[[ Provided information, beginning ]]

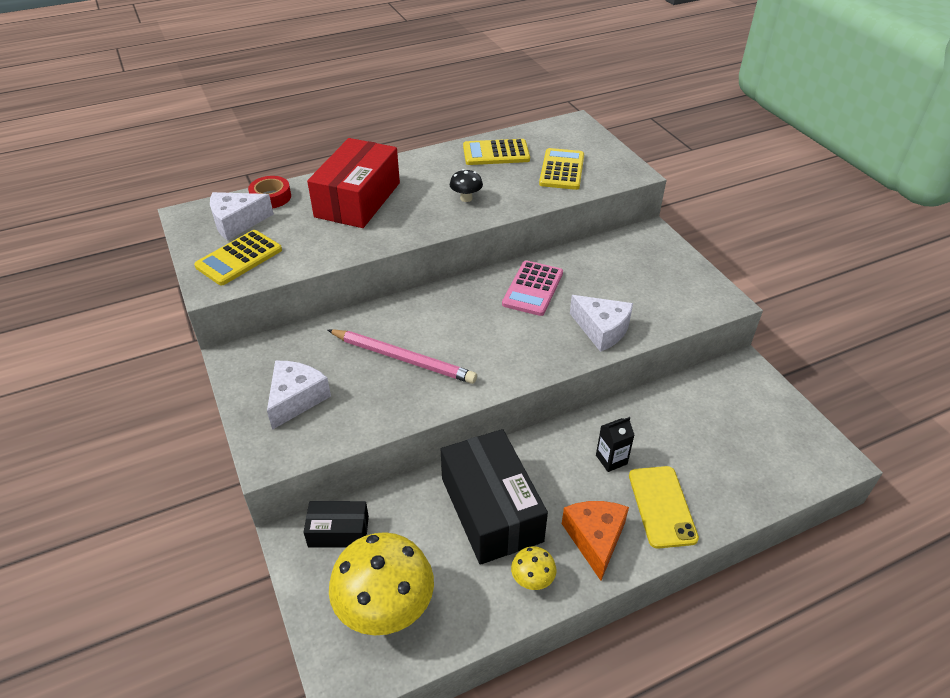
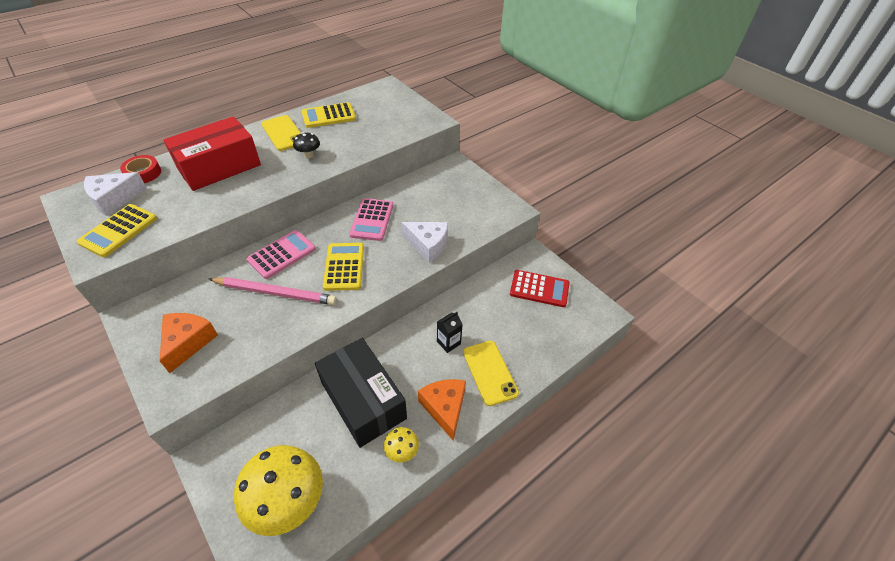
camera: 15 degrees left, 5 degrees up
(296, 399) = (188, 342): white cheese -> orange cheese
(338, 531) = (242, 444): black box -> none
(358, 200) = (219, 167): red box -> red box turned 45 degrees clockwise
(416, 315) = (282, 254): none -> pink calculator
(438, 168) = (283, 133): none -> yellow phone
(562, 170) = (381, 124): yellow calculator -> yellow calculator (344, 267)
(747, 412) = (539, 289): none -> red calculator

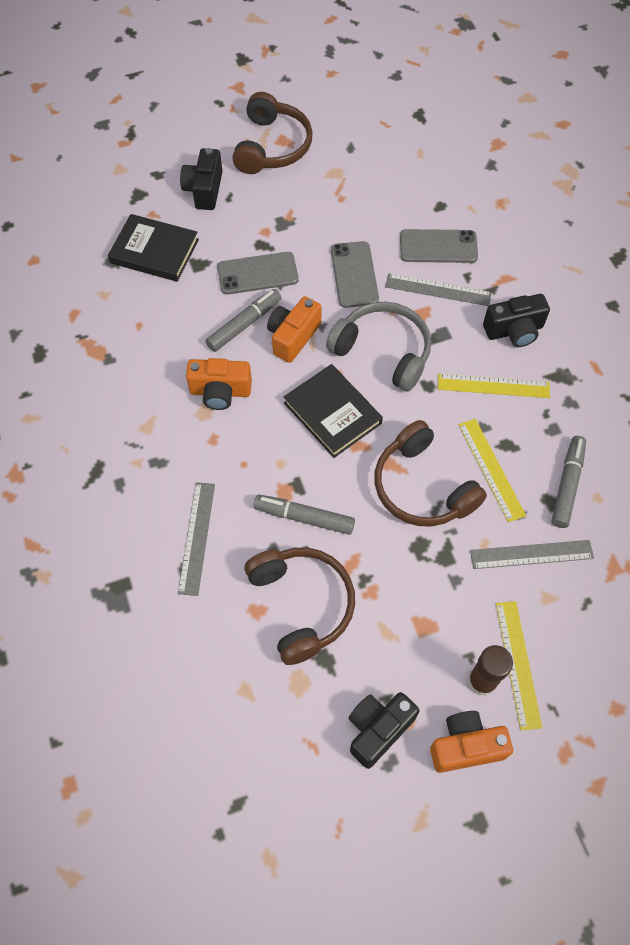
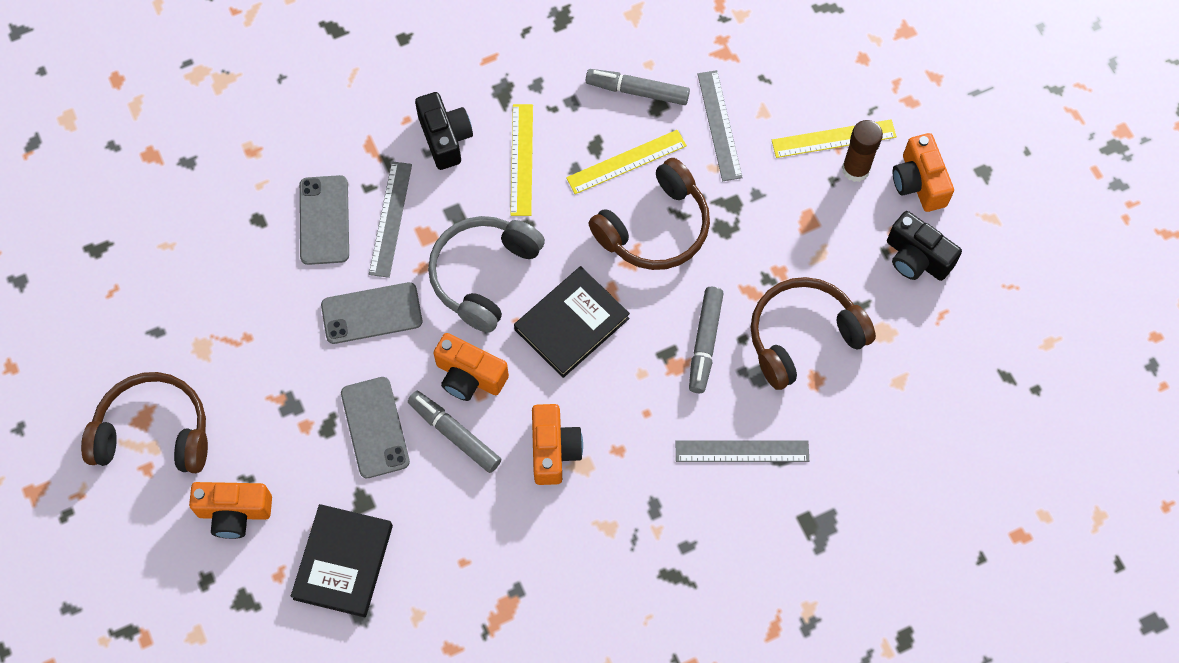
camera: 95 degrees left, 5 degrees up
(204, 190) = (234, 512): black camera -> orange camera

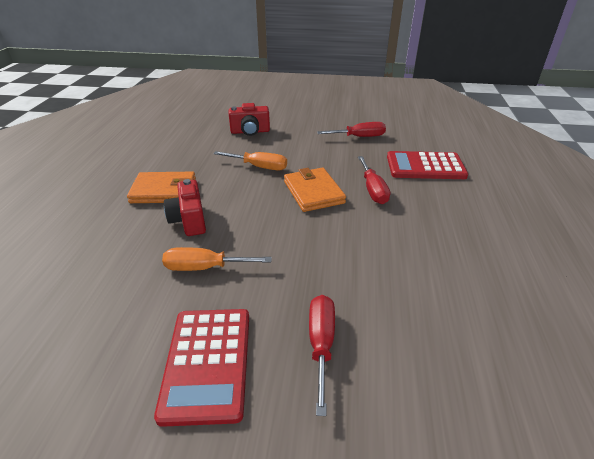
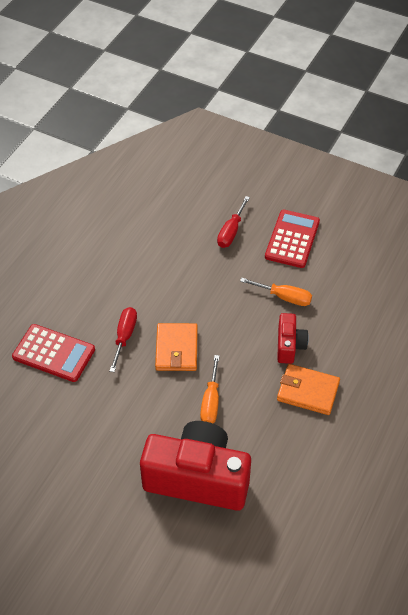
camera: 160 degrees left, 15 degrees up
(250, 132) = (197, 478): red camera -> red camera, size x2.09
(259, 167) = (210, 402): orange screwdriver -> orange screwdriver turned 120 degrees counterclockwise
(359, 137) = (79, 425): red screwdriver -> none

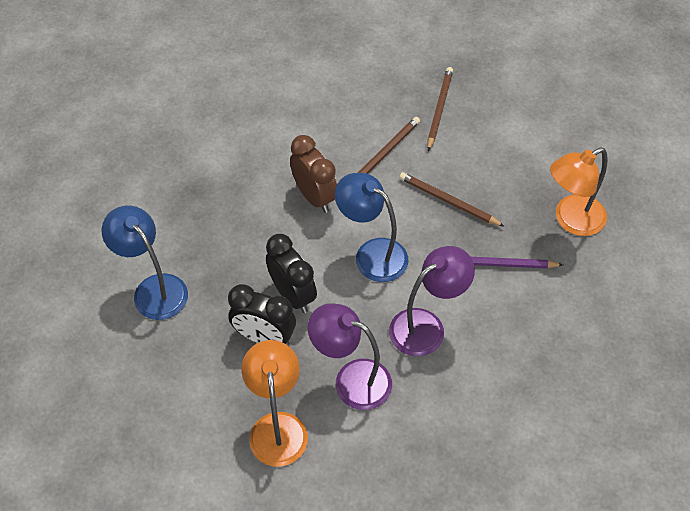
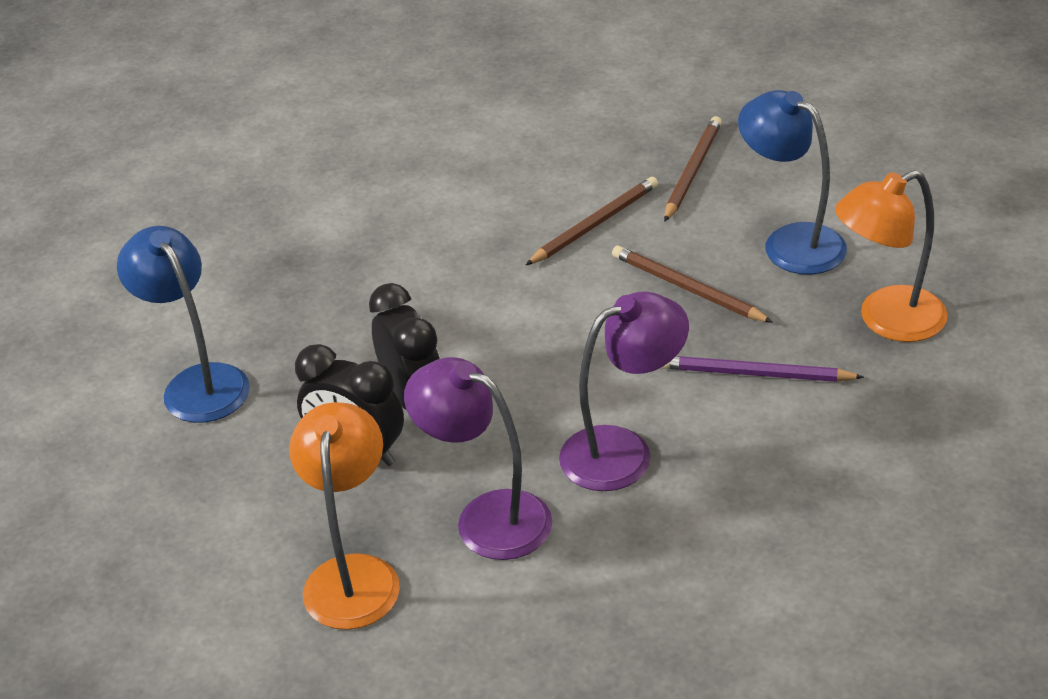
camera: 10 degrees right, 15 degrees down
(314, 197) = (474, 275): brown clock -> none
(372, 254) = (551, 352): blue lamp -> blue lamp (790, 242)

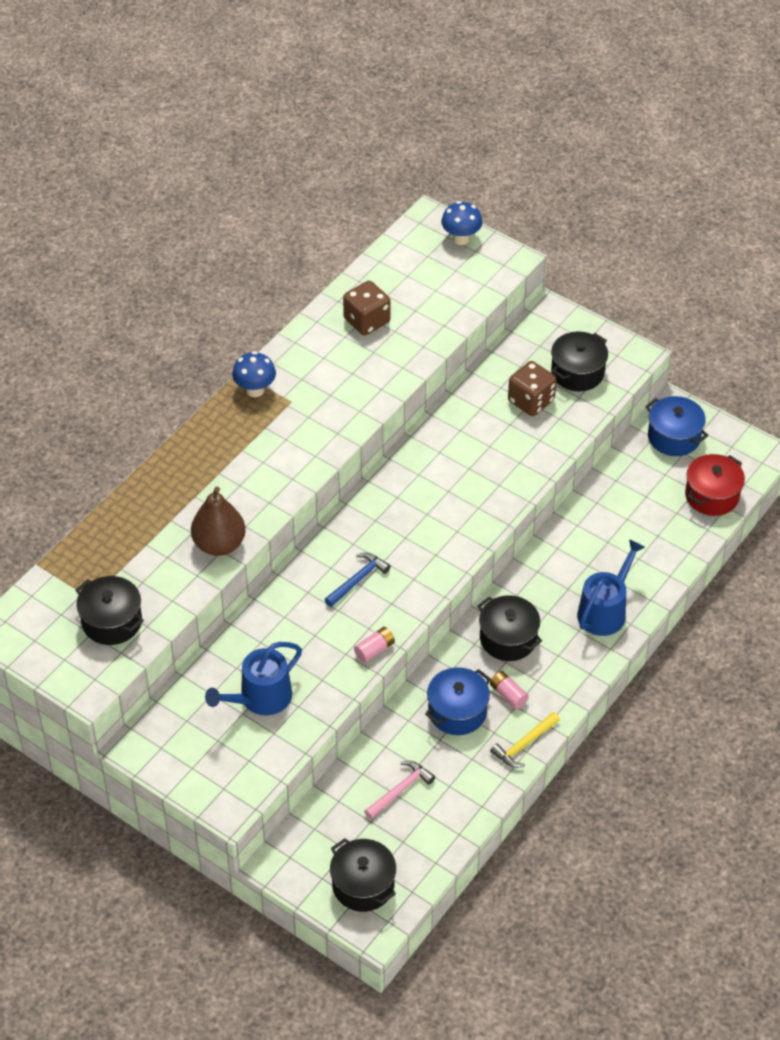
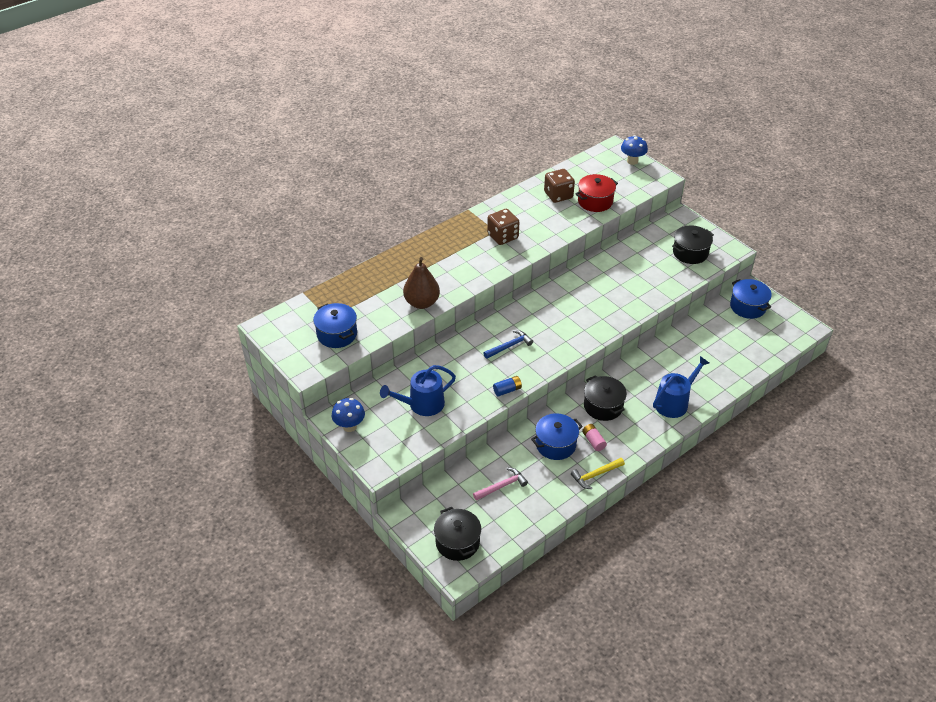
camera: 15 degrees right, 5 degrees down
(112, 621) = (337, 334): black pot -> blue pot
(255, 390) = (475, 221): blue mushroom -> blue mushroom (349, 426)
(374, 650) = (507, 390): pink battery -> blue battery
(531, 401) = (655, 263): brown dice -> brown dice (503, 236)
(712, 495) = (766, 346): red pot -> red pot (595, 201)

[[ Provided information, end ]]

[Task instructions]
Print every record above exactly as written, leaving out the pictures.

[Expected answer]
camera: 15 degrees left, 5 degrees up
(296, 399) = (188, 342): white cheese -> orange cheese
(338, 531) = (242, 444): black box -> none
(358, 200) = (219, 167): red box -> red box turned 45 degrees clockwise
(416, 315) = (282, 254): none -> pink calculator
(438, 168) = (283, 133): none -> yellow phone
(562, 170) = (381, 124): yellow calculator -> yellow calculator (344, 267)
(747, 412) = (539, 289): none -> red calculator

camera: 95 degrees left, 5 degrees up
(204, 190) = (234, 512): black camera -> orange camera

camera: 160 degrees left, 15 degrees up
(250, 132) = (197, 478): red camera -> red camera, size x2.09
(259, 167) = (210, 402): orange screwdriver -> orange screwdriver turned 120 degrees counterclockwise
(359, 137) = (79, 425): red screwdriver -> none

camera: 10 degrees right, 15 degrees down
(314, 197) = (474, 275): brown clock -> none
(372, 254) = (551, 352): blue lamp -> blue lamp (790, 242)

camera: 15 degrees right, 5 degrees down
(112, 621) = (337, 334): black pot -> blue pot
(255, 390) = (475, 221): blue mushroom -> blue mushroom (349, 426)
(374, 650) = (507, 390): pink battery -> blue battery
(531, 401) = (655, 263): brown dice -> brown dice (503, 236)
(712, 495) = (766, 346): red pot -> red pot (595, 201)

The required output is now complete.